> _Assignment_: Scan the lines below for the string "minus" and copy every one that has it.

------------------------------

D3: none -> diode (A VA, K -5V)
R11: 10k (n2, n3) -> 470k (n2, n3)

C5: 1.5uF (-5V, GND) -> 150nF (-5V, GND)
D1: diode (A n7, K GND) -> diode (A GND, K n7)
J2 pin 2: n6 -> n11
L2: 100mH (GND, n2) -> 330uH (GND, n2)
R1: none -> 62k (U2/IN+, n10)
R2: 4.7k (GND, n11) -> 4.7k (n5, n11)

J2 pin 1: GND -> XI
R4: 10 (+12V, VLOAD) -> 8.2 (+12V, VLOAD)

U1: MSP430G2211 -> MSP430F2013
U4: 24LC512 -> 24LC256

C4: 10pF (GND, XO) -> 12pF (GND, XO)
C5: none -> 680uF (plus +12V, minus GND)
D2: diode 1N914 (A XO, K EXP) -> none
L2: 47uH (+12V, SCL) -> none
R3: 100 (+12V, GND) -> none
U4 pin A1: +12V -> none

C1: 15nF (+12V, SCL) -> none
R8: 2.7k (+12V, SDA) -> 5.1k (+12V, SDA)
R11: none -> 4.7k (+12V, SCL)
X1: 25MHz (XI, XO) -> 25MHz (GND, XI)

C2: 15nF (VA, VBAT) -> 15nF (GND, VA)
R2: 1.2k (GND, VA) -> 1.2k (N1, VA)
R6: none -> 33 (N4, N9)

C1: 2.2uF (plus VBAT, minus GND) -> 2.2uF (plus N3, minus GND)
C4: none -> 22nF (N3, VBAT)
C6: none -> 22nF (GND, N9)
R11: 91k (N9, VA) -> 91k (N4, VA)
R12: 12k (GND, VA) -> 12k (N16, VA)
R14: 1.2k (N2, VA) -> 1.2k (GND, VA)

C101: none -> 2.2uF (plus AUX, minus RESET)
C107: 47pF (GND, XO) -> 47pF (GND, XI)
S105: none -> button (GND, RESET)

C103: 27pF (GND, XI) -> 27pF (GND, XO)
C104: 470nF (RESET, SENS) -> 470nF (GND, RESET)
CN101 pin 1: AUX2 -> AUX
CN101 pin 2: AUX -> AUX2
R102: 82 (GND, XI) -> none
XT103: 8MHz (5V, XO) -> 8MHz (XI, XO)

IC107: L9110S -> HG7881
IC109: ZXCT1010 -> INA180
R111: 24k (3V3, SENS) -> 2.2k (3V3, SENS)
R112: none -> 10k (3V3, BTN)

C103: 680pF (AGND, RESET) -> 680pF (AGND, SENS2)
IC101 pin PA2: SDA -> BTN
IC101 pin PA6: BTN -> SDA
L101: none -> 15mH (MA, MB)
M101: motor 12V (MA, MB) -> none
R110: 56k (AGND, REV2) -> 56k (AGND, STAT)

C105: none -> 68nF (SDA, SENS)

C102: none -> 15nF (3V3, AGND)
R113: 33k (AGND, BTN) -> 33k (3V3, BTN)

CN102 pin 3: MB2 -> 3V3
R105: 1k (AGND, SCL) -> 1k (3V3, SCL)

------------------------------

> _Written reply_:
C5: none -> 680uF (plus +12V, minus GND)
C1: 2.2uF (plus VBAT, minus GND) -> 2.2uF (plus N3, minus GND)
C101: none -> 2.2uF (plus AUX, minus RESET)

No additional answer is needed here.